> TASK PROMPT:
Your answer should consist of each line below that includes the word "camera".

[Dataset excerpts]
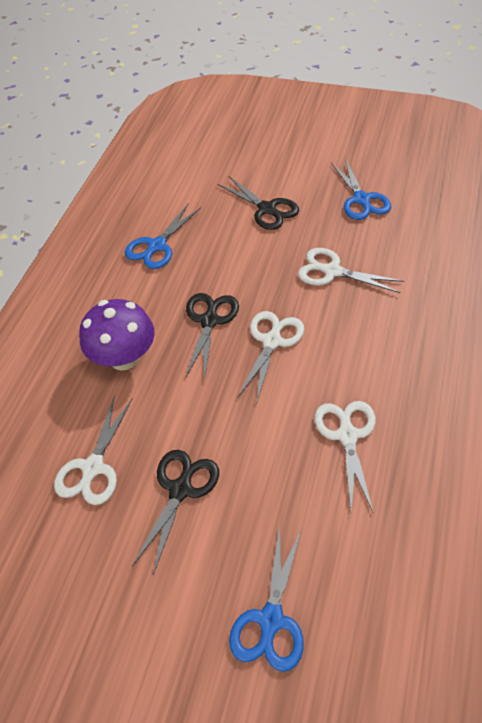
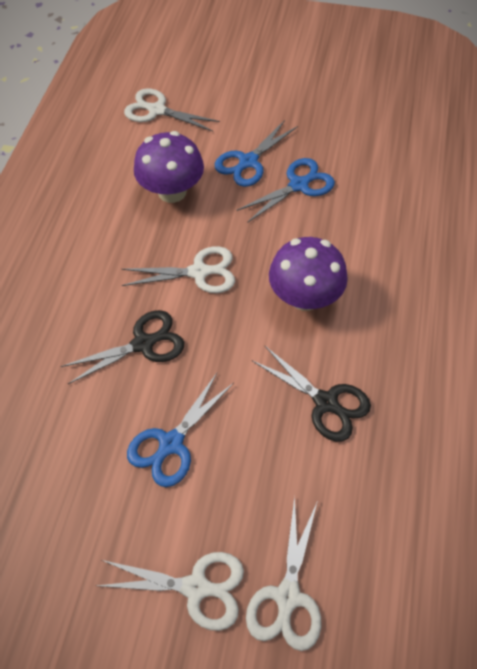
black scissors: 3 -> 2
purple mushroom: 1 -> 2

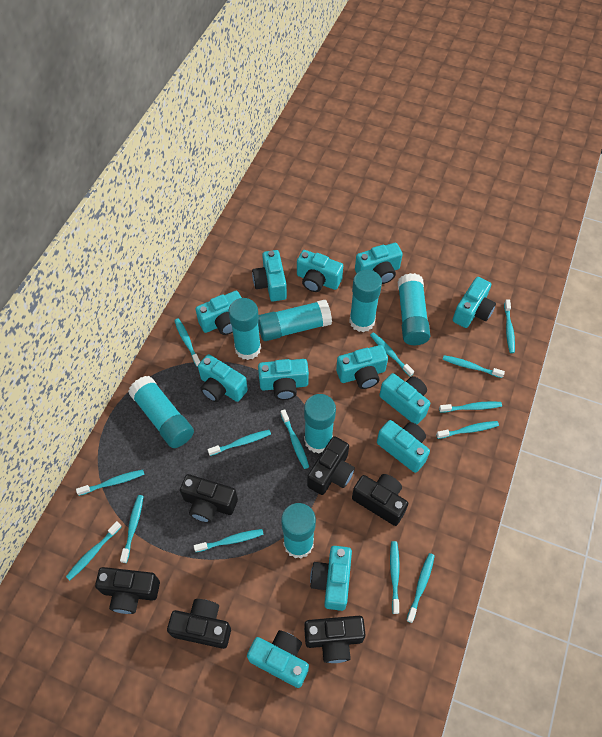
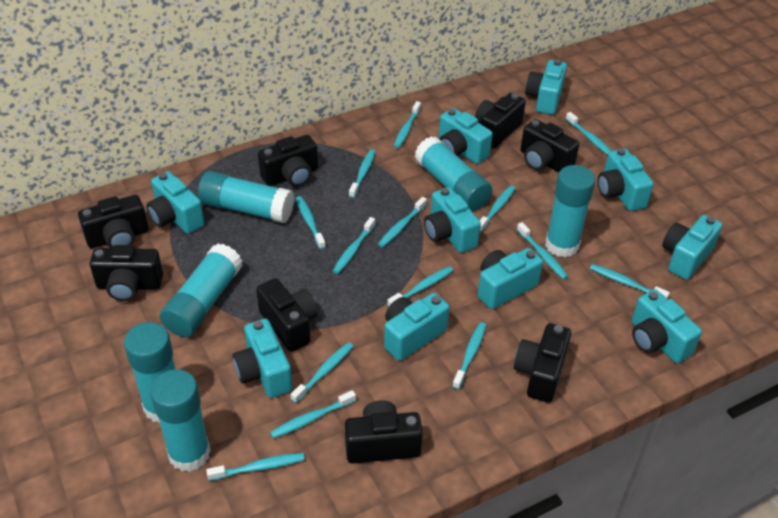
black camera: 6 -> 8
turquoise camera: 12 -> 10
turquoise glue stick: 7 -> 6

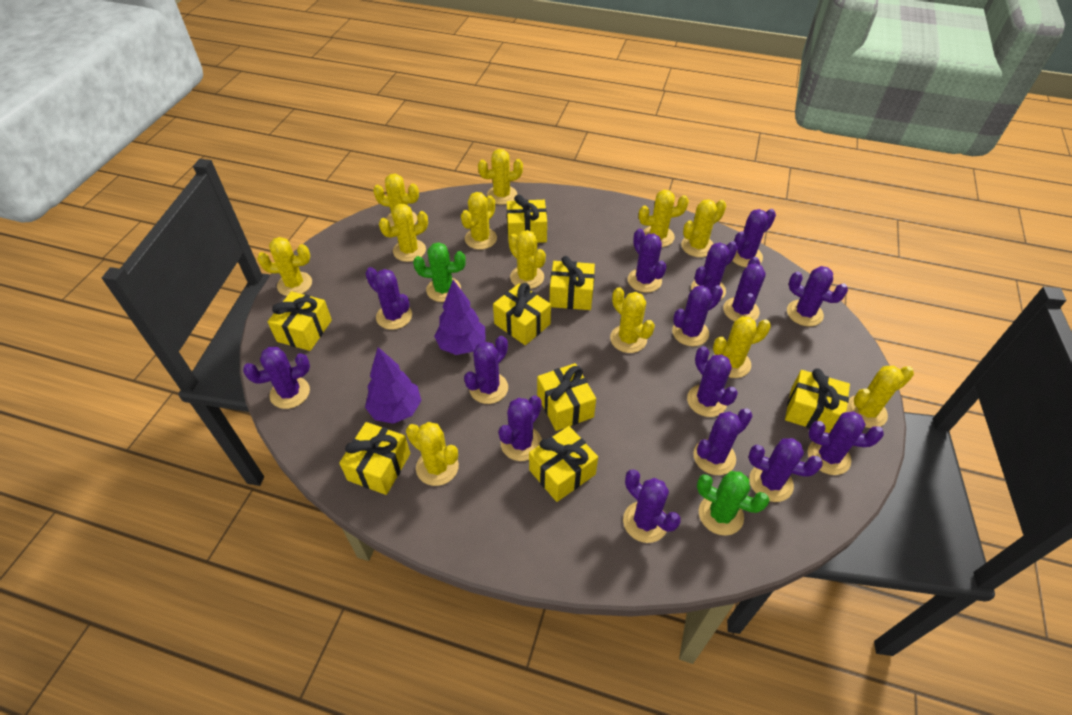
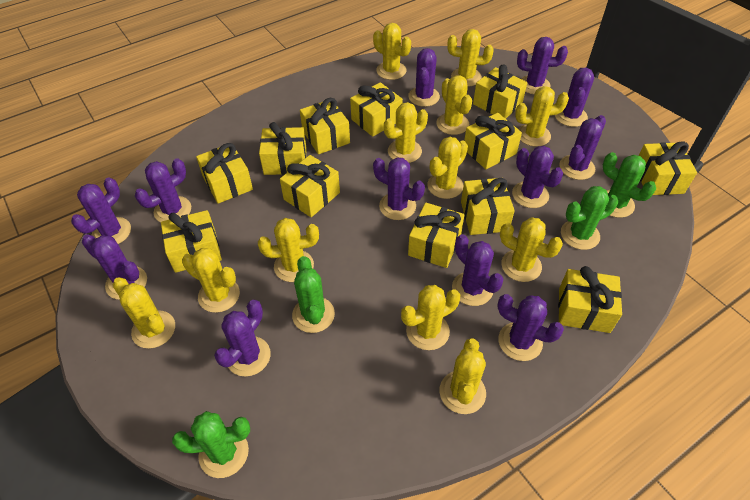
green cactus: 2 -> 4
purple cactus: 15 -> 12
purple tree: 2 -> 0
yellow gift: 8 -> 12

> SOLUTION FOR THIS EXERCISE:
black camera: 6 -> 8
turquoise camera: 12 -> 10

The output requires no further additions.